Stored data:
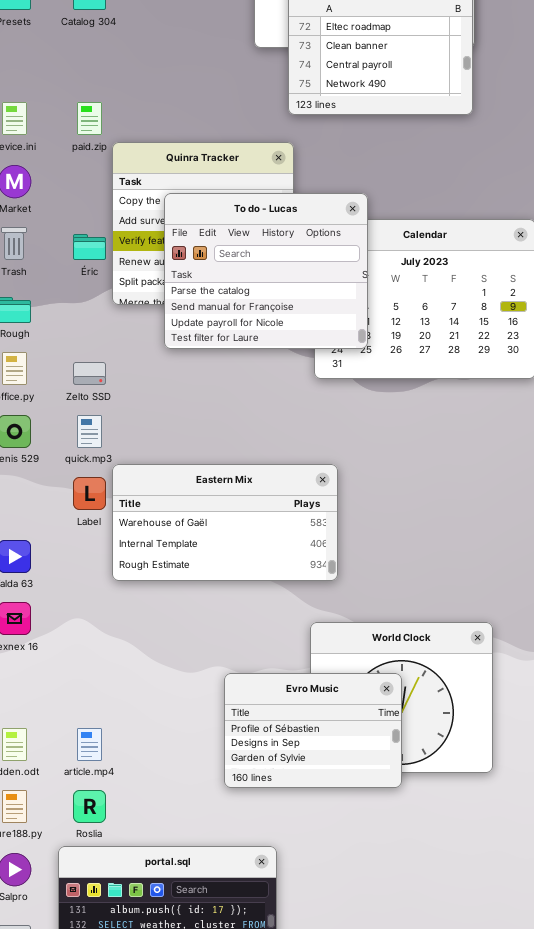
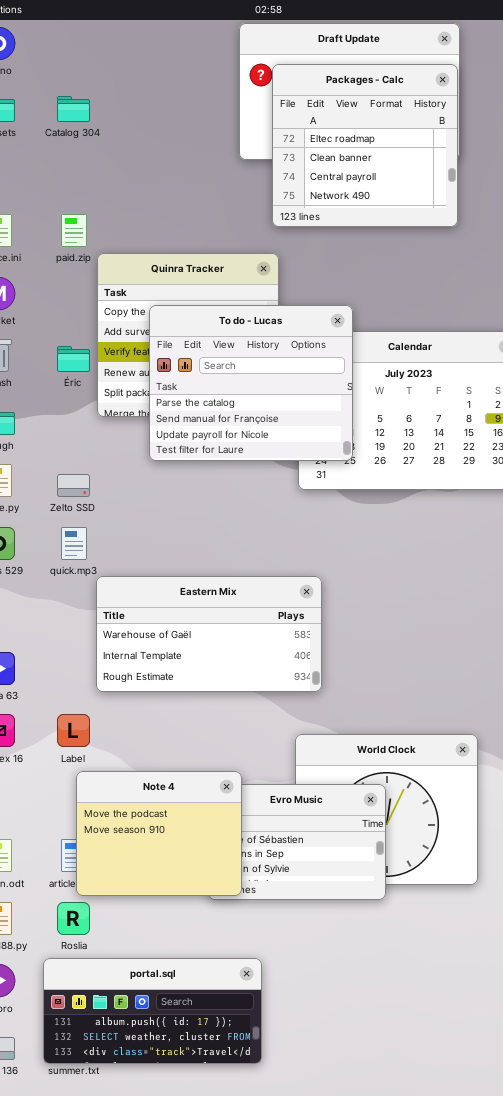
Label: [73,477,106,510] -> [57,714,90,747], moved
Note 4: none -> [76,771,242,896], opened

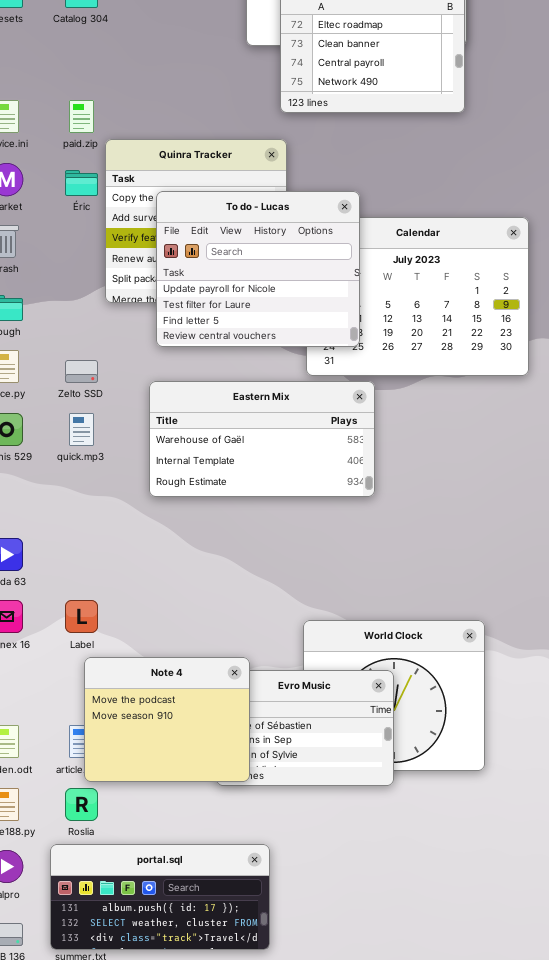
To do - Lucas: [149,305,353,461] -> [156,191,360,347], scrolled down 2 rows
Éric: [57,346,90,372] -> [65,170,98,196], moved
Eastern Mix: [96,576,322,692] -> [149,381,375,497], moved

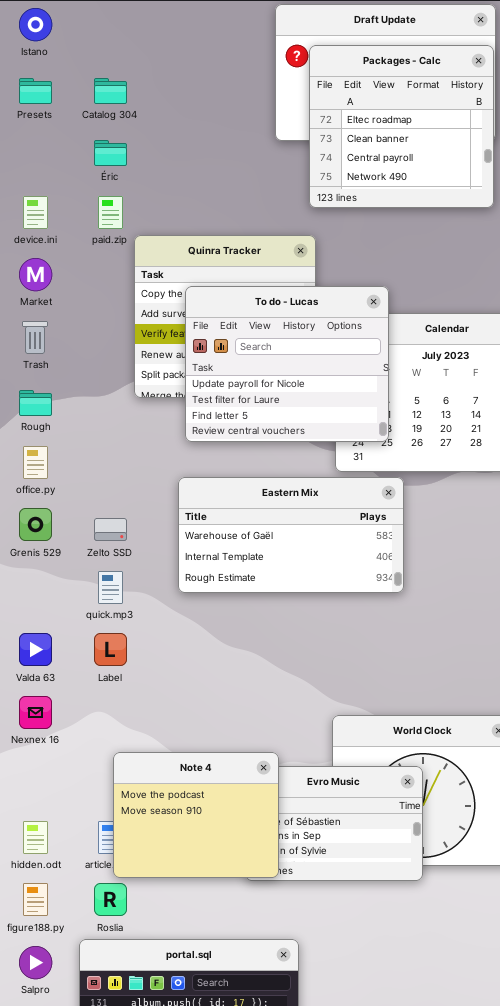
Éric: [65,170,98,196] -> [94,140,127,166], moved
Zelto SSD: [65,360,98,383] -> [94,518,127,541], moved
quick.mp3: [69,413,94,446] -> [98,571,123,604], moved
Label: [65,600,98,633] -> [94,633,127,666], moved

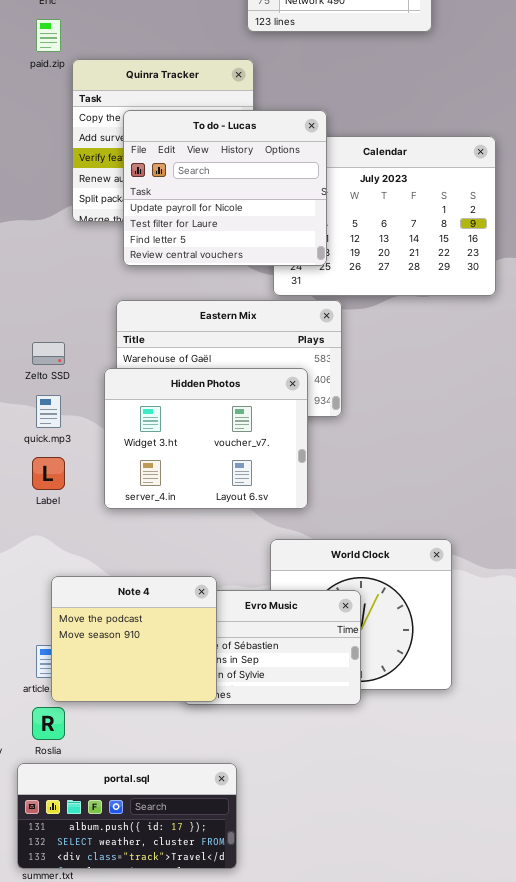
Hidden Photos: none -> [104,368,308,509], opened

--

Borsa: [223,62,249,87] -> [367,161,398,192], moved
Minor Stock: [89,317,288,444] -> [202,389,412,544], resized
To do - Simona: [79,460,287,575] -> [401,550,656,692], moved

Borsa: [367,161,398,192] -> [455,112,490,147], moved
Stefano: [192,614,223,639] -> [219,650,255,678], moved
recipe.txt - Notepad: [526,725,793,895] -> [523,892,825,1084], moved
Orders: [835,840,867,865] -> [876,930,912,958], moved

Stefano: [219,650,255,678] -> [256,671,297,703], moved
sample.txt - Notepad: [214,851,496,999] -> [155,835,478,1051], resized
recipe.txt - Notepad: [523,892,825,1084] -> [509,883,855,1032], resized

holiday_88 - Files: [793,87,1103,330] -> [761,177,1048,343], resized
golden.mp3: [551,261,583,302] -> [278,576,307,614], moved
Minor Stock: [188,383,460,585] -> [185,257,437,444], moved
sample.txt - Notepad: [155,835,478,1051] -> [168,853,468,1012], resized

Prompt: Look above for the line with "holiday_88 - Files: [793,87,1103,330]" and the line with "sample.txt - Notepad: [155,835,478,1051]". Retype those two lines and every line between them exactly, adding nothing.

Answer to this task:
holiday_88 - Files: [793,87,1103,330] -> [761,177,1048,343], resized
golden.mp3: [551,261,583,302] -> [278,576,307,614], moved
Minor Stock: [188,383,460,585] -> [185,257,437,444], moved
sample.txt - Notepad: [155,835,478,1051] -> [168,853,468,1012], resized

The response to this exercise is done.